** Source data **

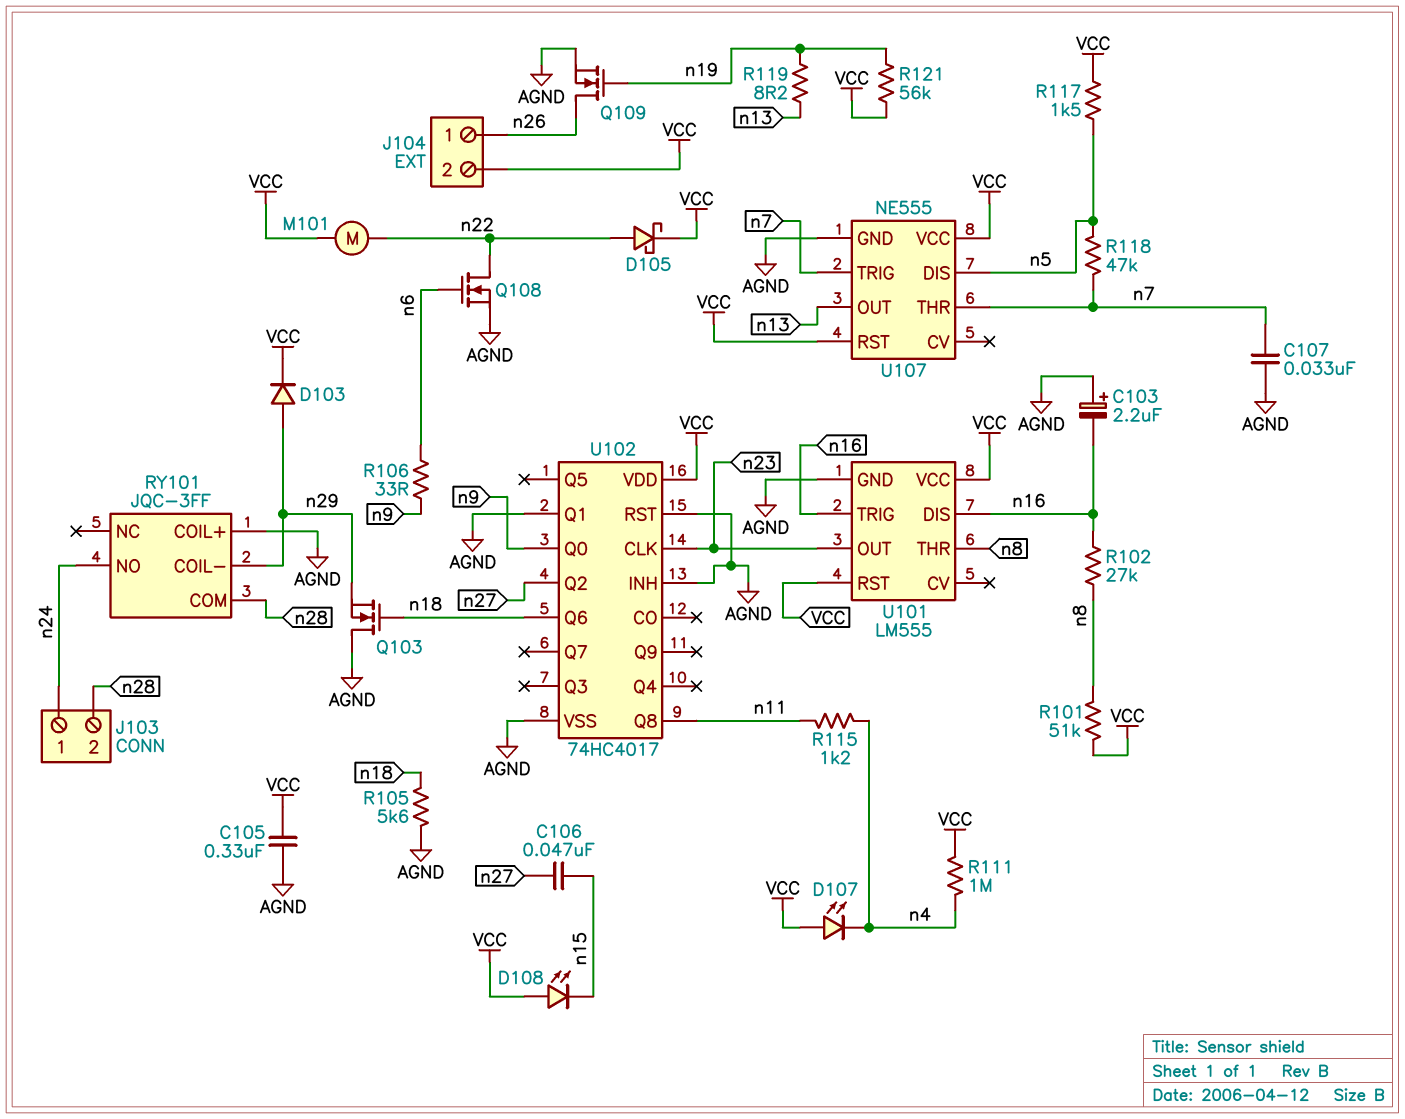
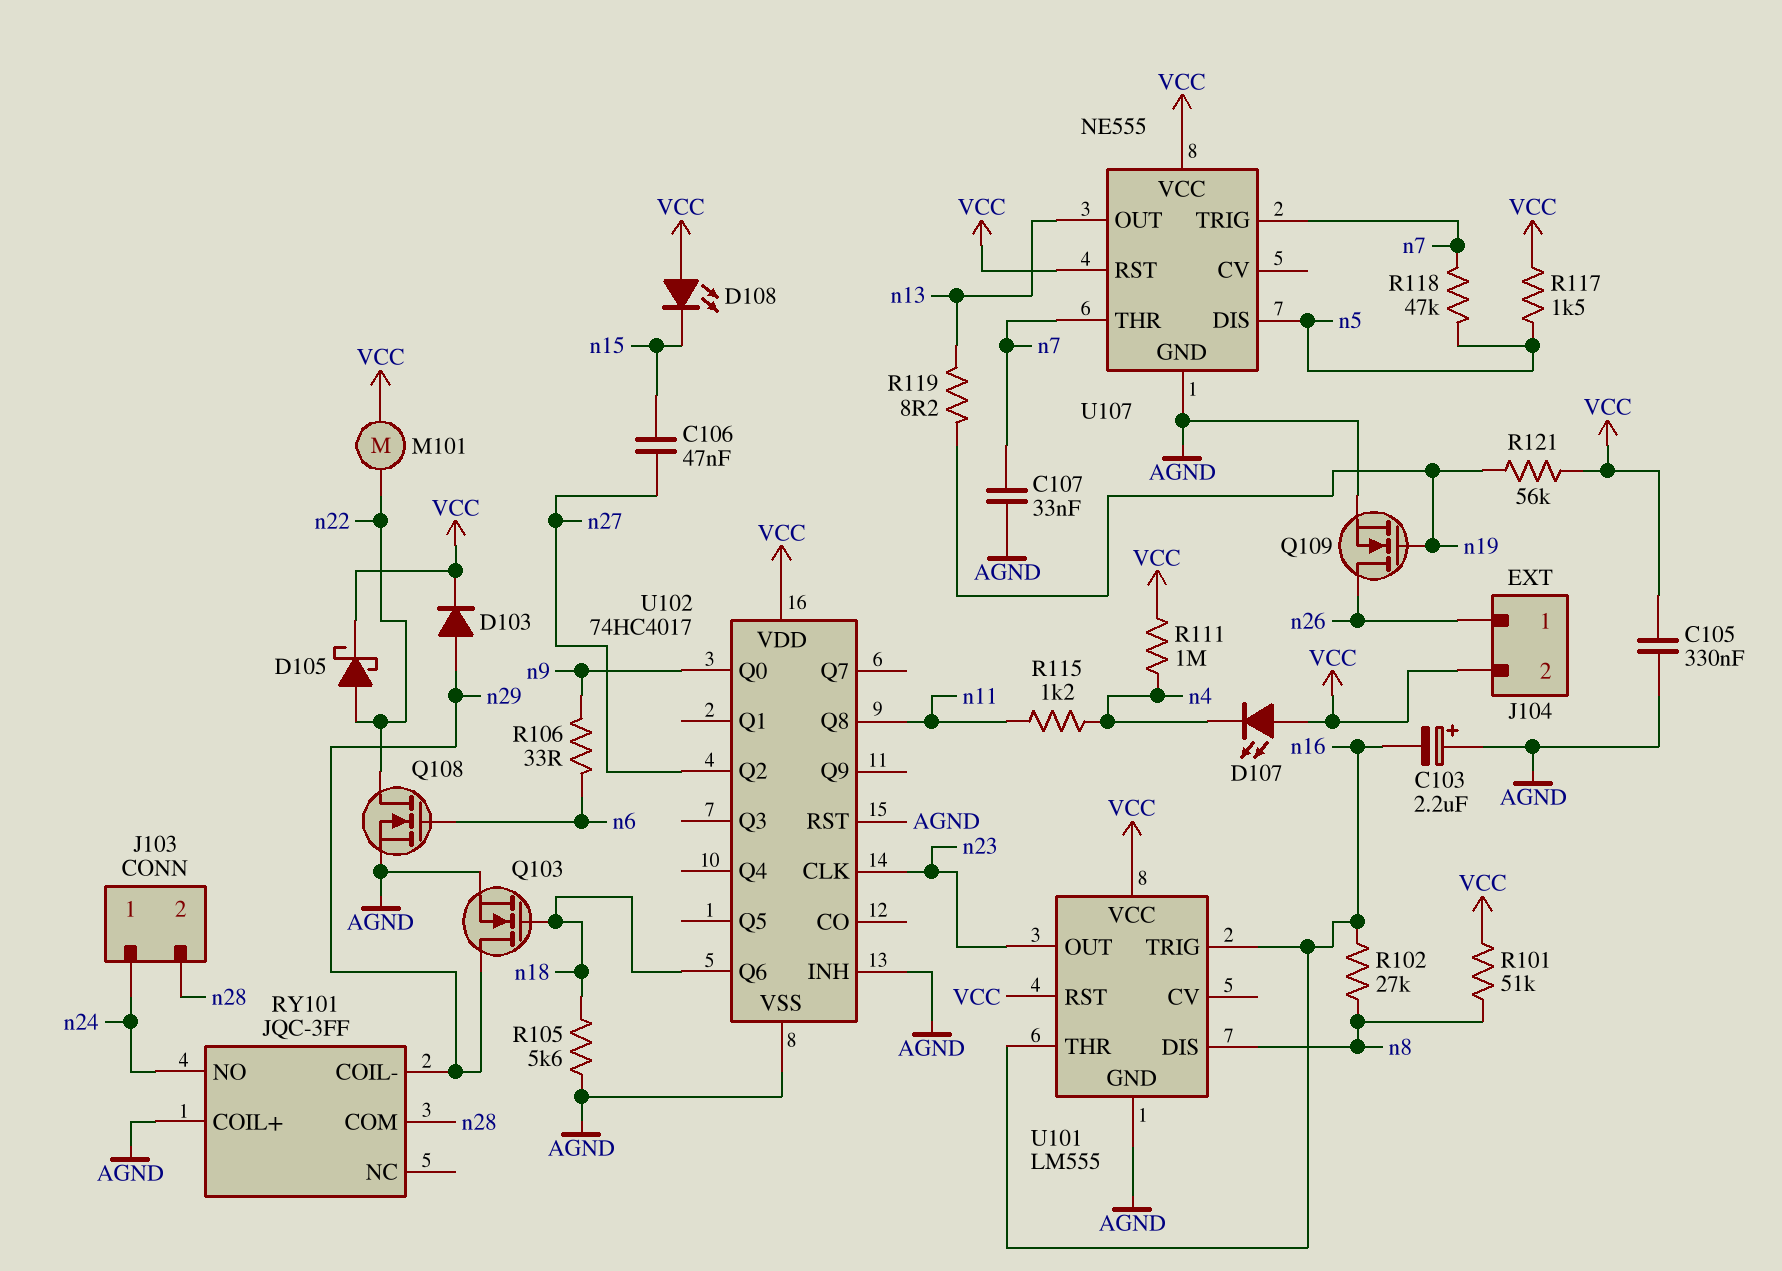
Q103: NMOS (G n18, D AGND, S n29) -> NMOS (G n18, D n29, S AGND)
U101 pin DIS: n16 -> n8
U101 pin THR: n8 -> n16
U102 pin Q1: AGND -> none

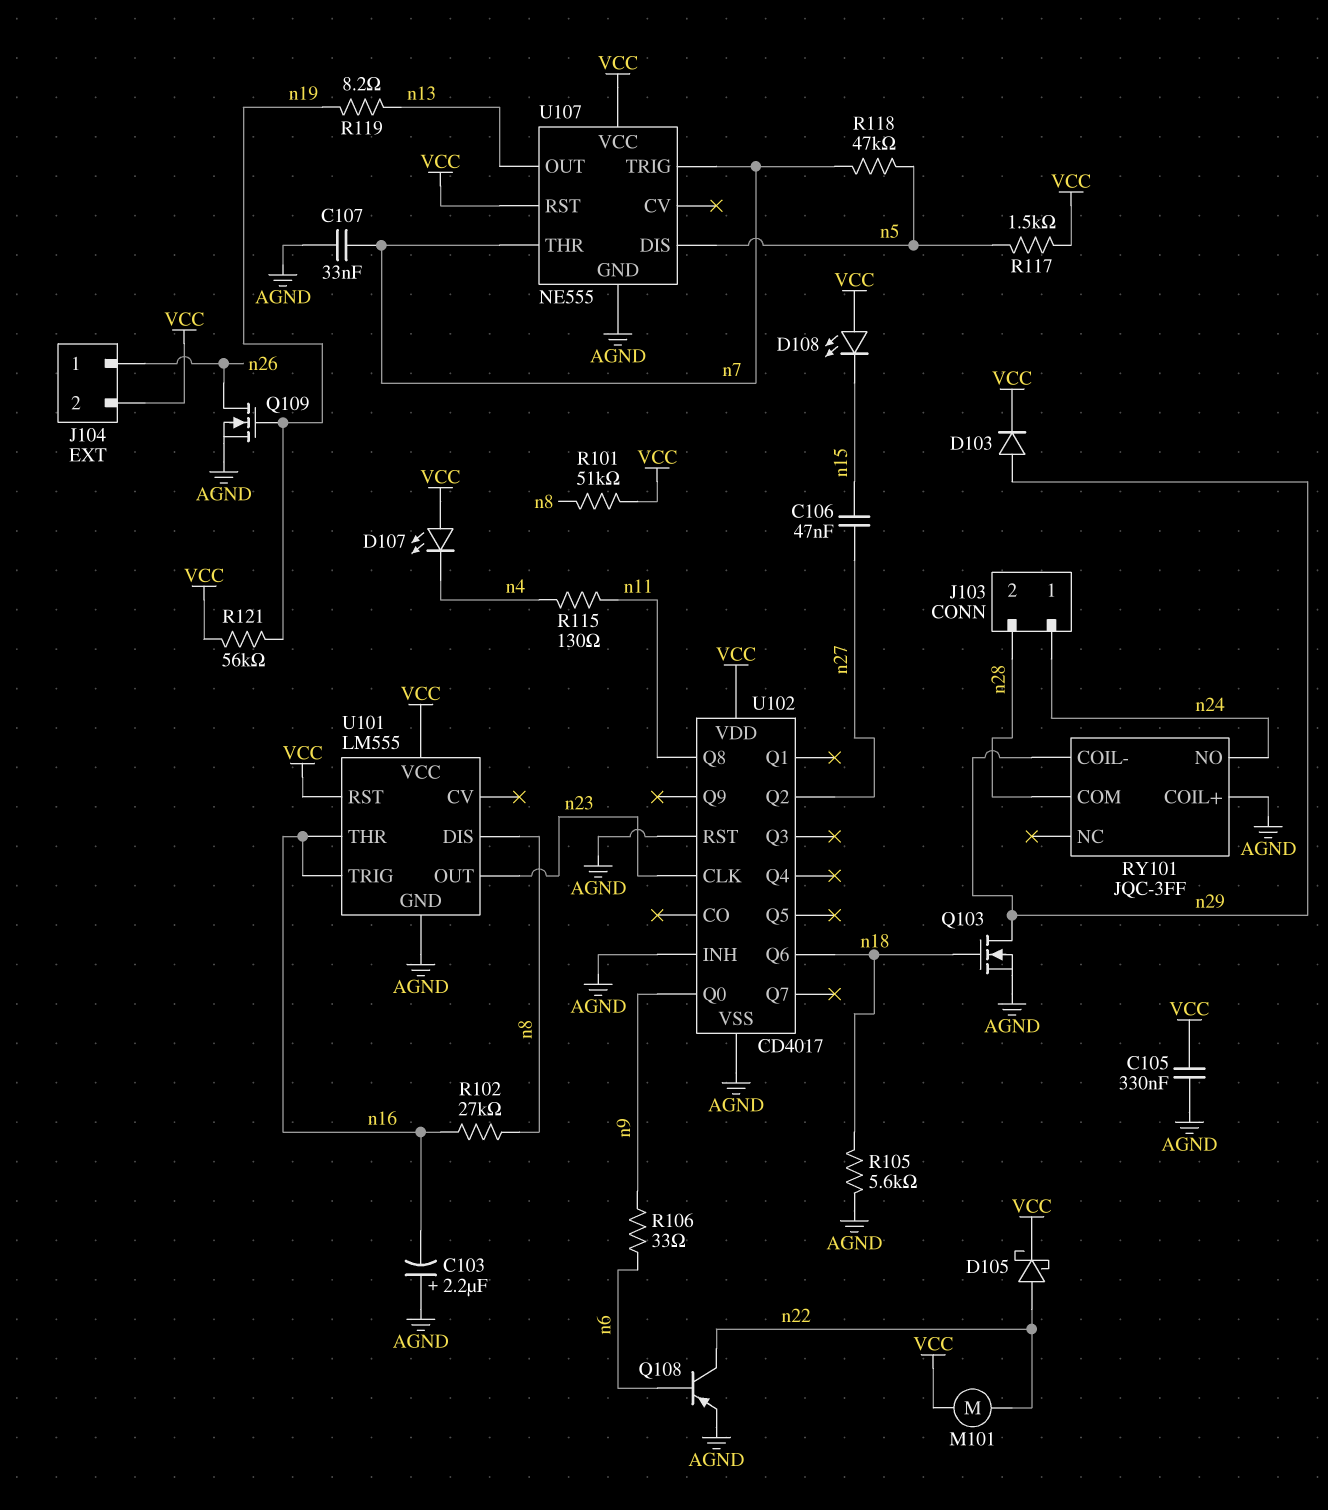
Q108: NMOS (G n6, D n22, S AGND) -> PNP (B n6, C n22, E AGND)
R111: 1M (VCC, n4) -> none
R115: 1.2k (n4, n11) -> 130 (n4, n11)
U102: 74HC4017 -> CD4017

** Problem requirements **
Write the lines from the one with "U101 pin DIS: n16 -> n8" through the last line of the entries out again exactly, both ends included, and skip the pictures.

** Answer section **
U101 pin DIS: n16 -> n8
U101 pin THR: n8 -> n16
U102 pin Q1: AGND -> none

Q108: NMOS (G n6, D n22, S AGND) -> PNP (B n6, C n22, E AGND)
R111: 1M (VCC, n4) -> none
R115: 1.2k (n4, n11) -> 130 (n4, n11)
U102: 74HC4017 -> CD4017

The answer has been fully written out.